* [RECORDS SUPPLIED]:

Start of Block

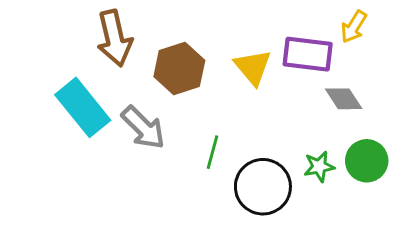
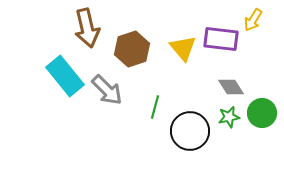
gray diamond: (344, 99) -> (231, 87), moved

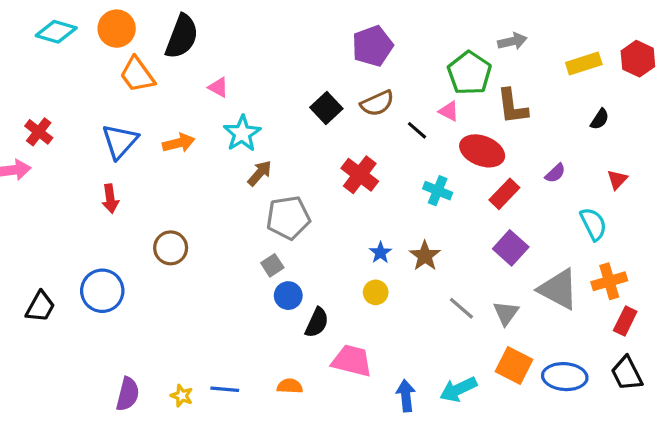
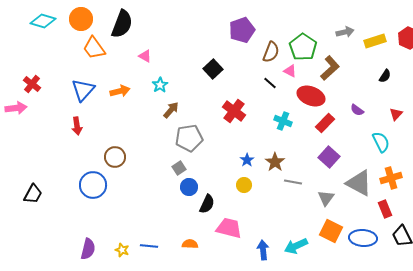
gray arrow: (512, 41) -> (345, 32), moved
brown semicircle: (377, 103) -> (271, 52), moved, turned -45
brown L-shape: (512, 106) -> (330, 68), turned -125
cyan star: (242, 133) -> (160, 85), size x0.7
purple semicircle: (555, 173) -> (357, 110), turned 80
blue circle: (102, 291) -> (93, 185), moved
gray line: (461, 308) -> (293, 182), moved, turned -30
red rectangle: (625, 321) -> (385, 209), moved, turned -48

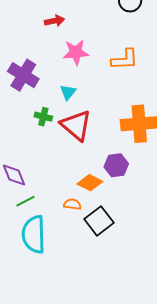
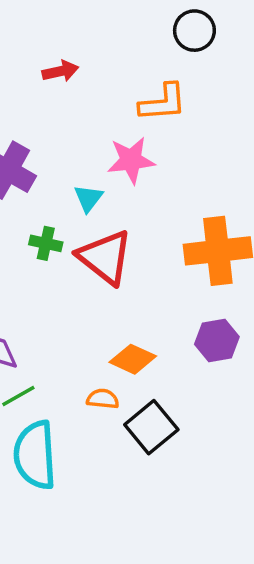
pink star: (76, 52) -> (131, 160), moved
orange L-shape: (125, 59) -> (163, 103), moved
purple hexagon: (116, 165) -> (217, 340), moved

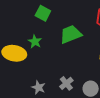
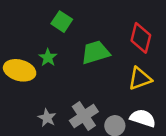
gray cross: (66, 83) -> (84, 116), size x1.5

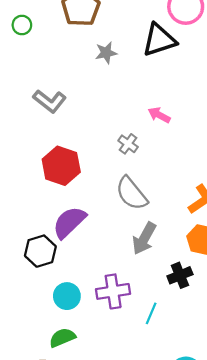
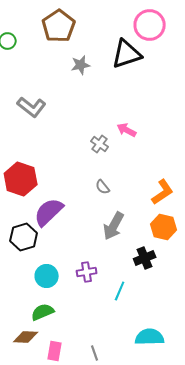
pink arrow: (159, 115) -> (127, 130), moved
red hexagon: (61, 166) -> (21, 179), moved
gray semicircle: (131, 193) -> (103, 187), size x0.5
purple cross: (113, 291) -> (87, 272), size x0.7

End of Block
Start of Block

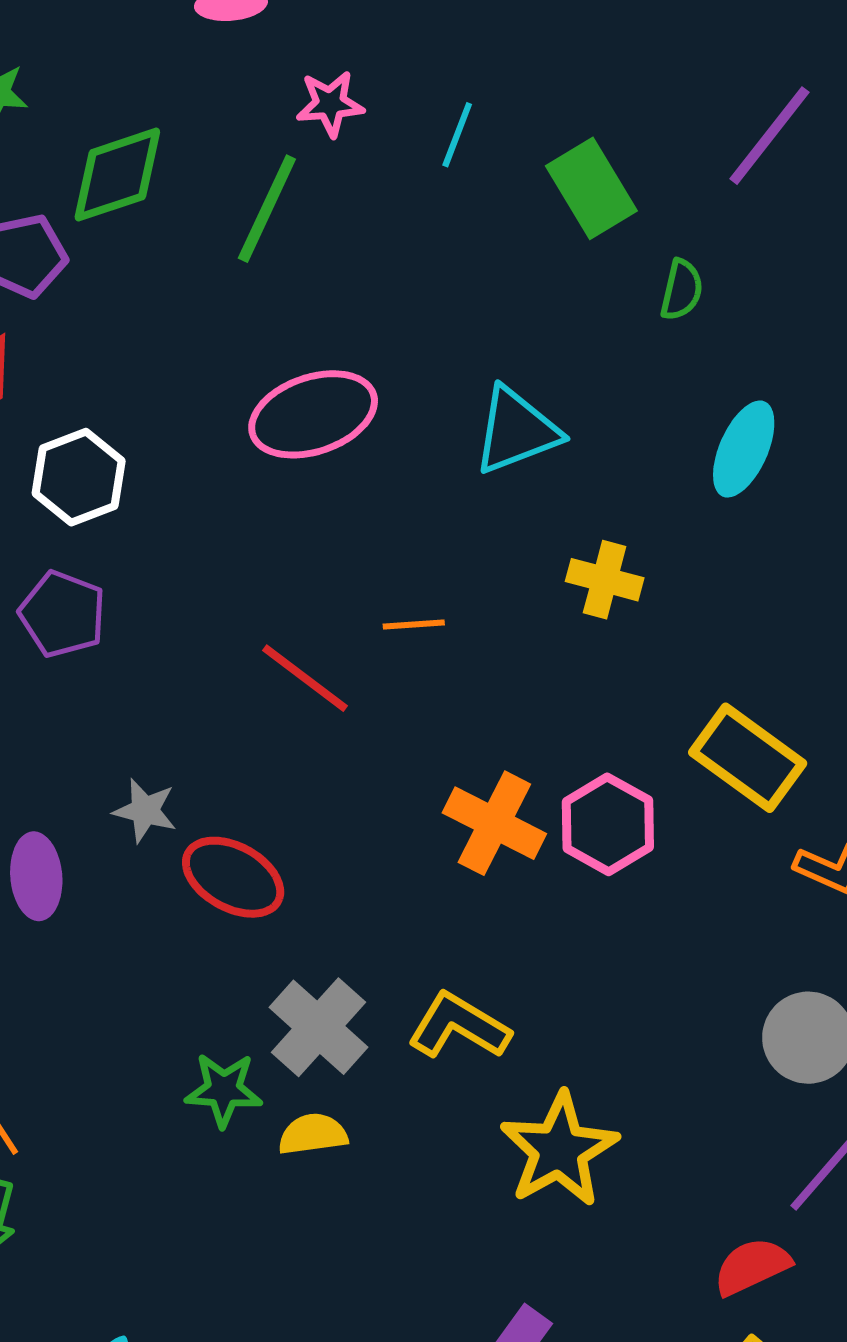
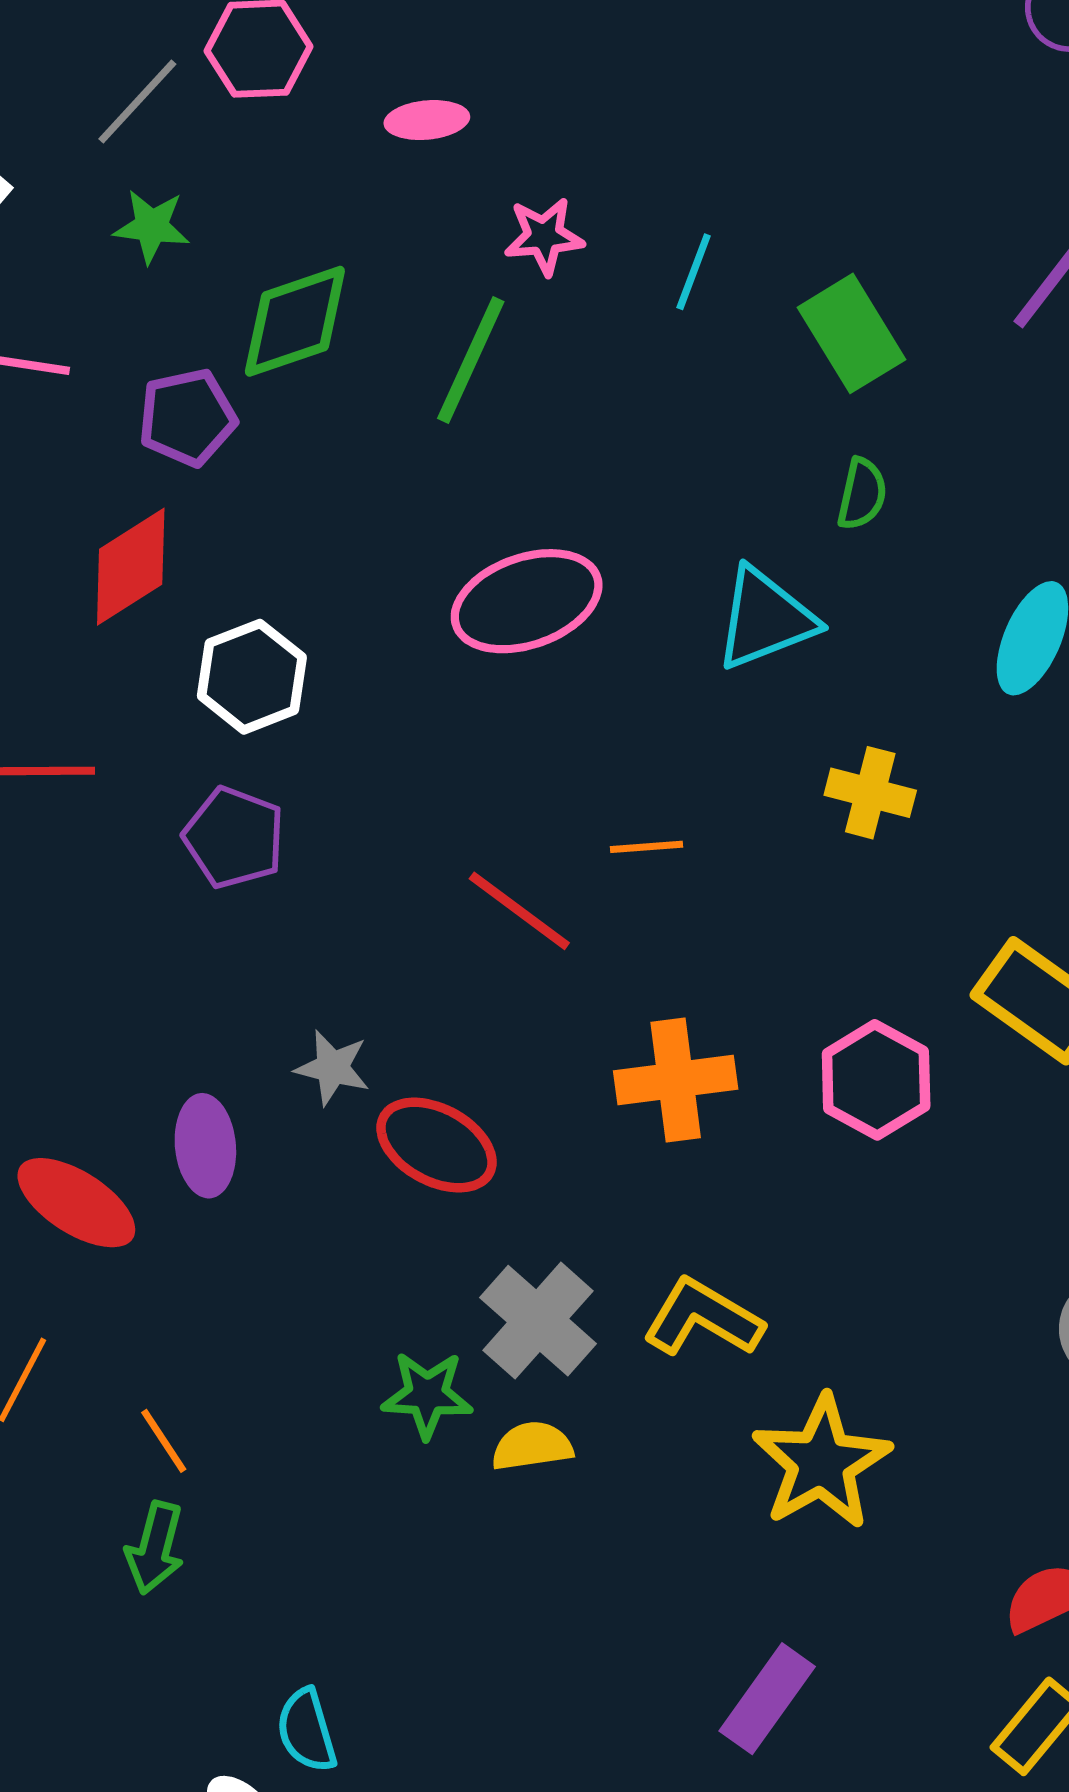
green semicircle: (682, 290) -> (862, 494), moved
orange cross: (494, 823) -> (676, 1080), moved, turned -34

End of Block
Start of Block

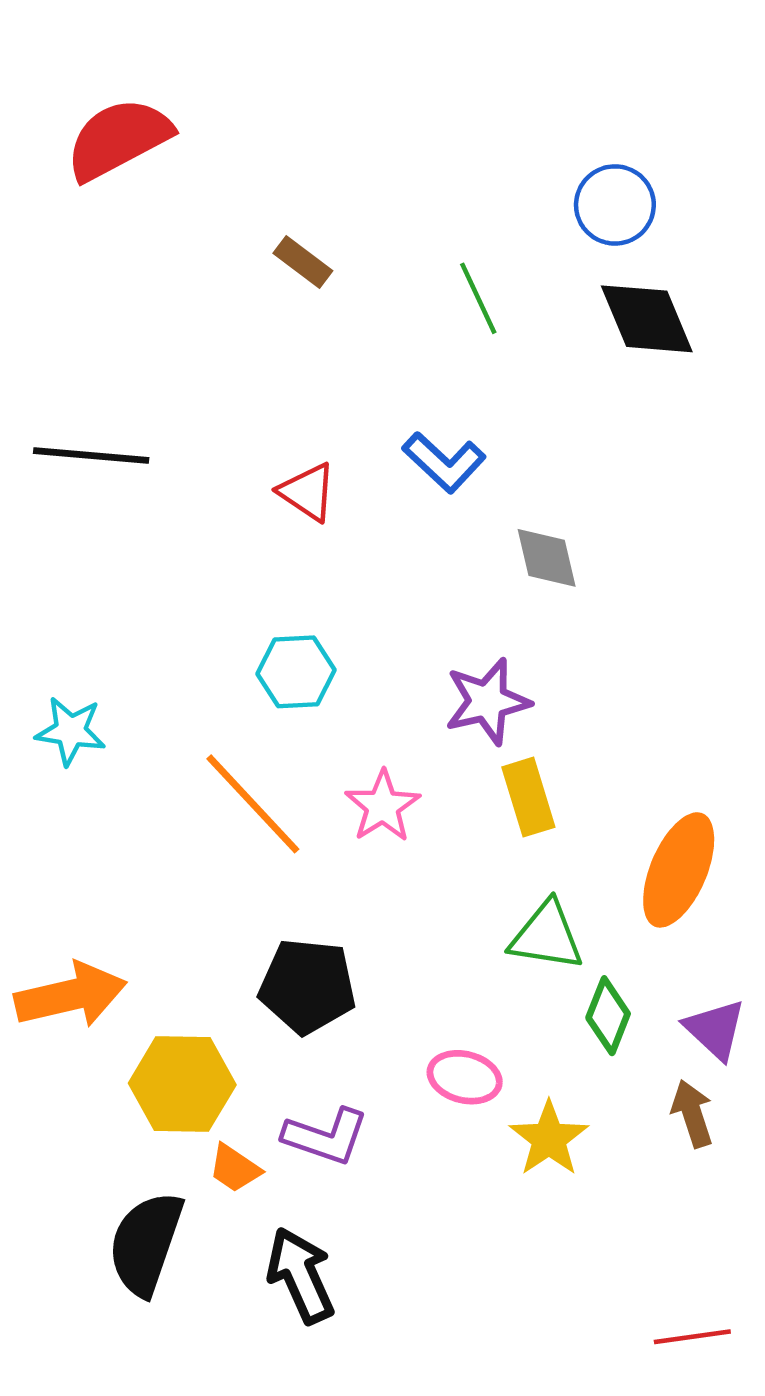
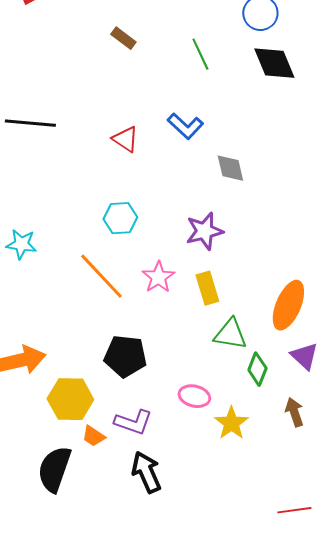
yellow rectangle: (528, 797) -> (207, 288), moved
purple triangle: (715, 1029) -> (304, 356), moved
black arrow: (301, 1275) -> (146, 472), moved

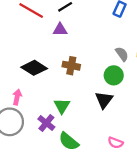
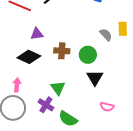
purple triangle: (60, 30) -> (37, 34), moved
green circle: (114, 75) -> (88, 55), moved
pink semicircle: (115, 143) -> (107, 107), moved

End of Block

* [EXERCISE GOAL]:
Word for word, write out the lines above running from the one with "gray diamond: (344, 99) -> (231, 87), moved" up to and including the one with "purple cross: (113, 291)". Drop any picture.

* [OUTPUT FOR THIS TASK]:
gray diamond: (344, 99) -> (231, 87), moved

gray arrow: (512, 41) -> (345, 32), moved
brown semicircle: (377, 103) -> (271, 52), moved, turned -45
brown L-shape: (512, 106) -> (330, 68), turned -125
cyan star: (242, 133) -> (160, 85), size x0.7
purple semicircle: (555, 173) -> (357, 110), turned 80
blue circle: (102, 291) -> (93, 185), moved
gray line: (461, 308) -> (293, 182), moved, turned -30
red rectangle: (625, 321) -> (385, 209), moved, turned -48

pink star: (76, 52) -> (131, 160), moved
orange L-shape: (125, 59) -> (163, 103), moved
purple hexagon: (116, 165) -> (217, 340), moved

gray cross: (66, 83) -> (84, 116), size x1.5

pink arrow: (159, 115) -> (127, 130), moved
red hexagon: (61, 166) -> (21, 179), moved
gray semicircle: (131, 193) -> (103, 187), size x0.5
purple cross: (113, 291) -> (87, 272), size x0.7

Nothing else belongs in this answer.